* EXTRACTED DATA:
Segment Open

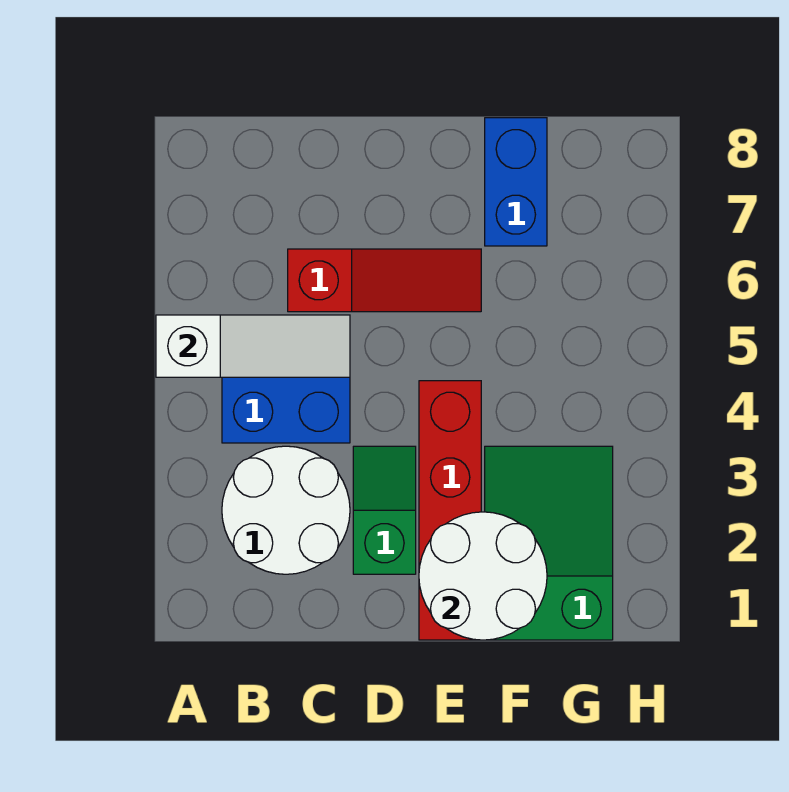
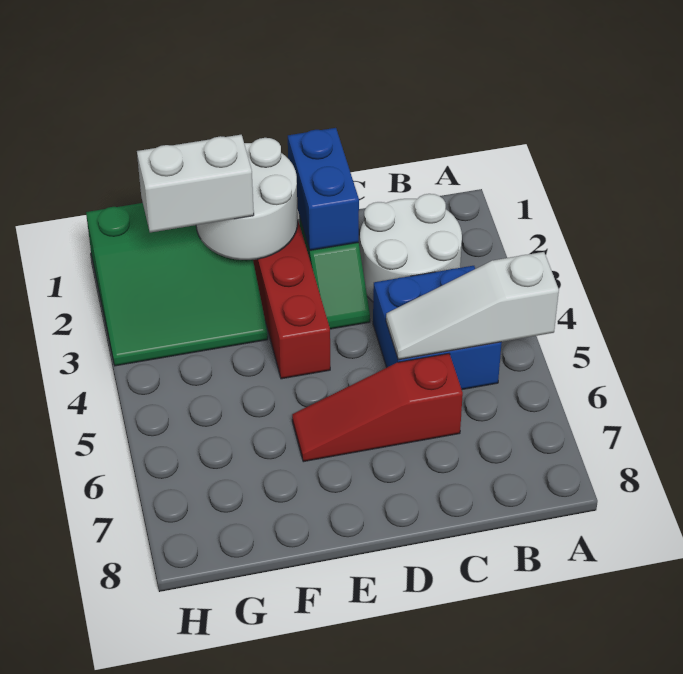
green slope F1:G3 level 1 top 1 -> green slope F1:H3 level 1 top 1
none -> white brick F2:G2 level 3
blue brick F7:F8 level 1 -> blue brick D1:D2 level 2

Segment Closed
Segment Open

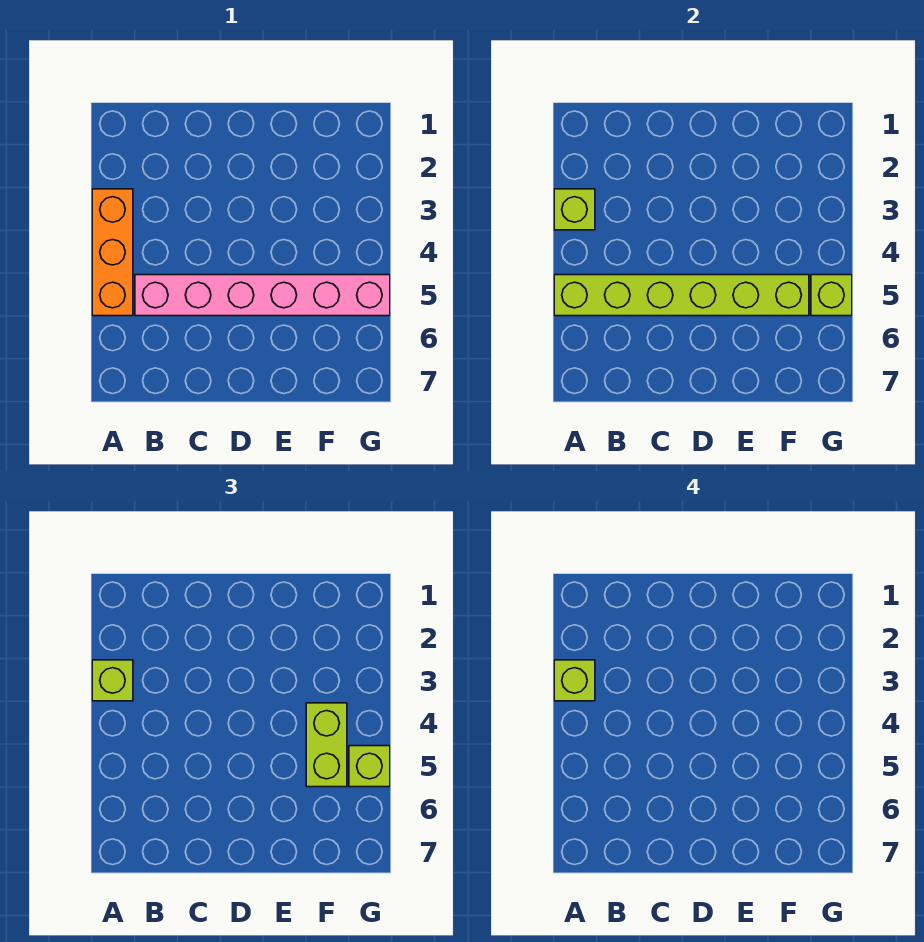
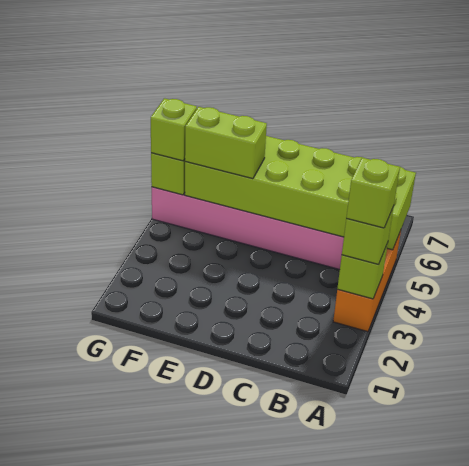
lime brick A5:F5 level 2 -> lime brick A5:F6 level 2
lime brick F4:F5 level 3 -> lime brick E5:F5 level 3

Segment Closed

* EXERCISE DETAILS: Give again exactly, and only, the lines above starting at the one with "green slope F1:G3" and ending at the one with "blue brick F7:F8".

* COMPLETED EXERCISE:
green slope F1:G3 level 1 top 1 -> green slope F1:H3 level 1 top 1
none -> white brick F2:G2 level 3
blue brick F7:F8 level 1 -> blue brick D1:D2 level 2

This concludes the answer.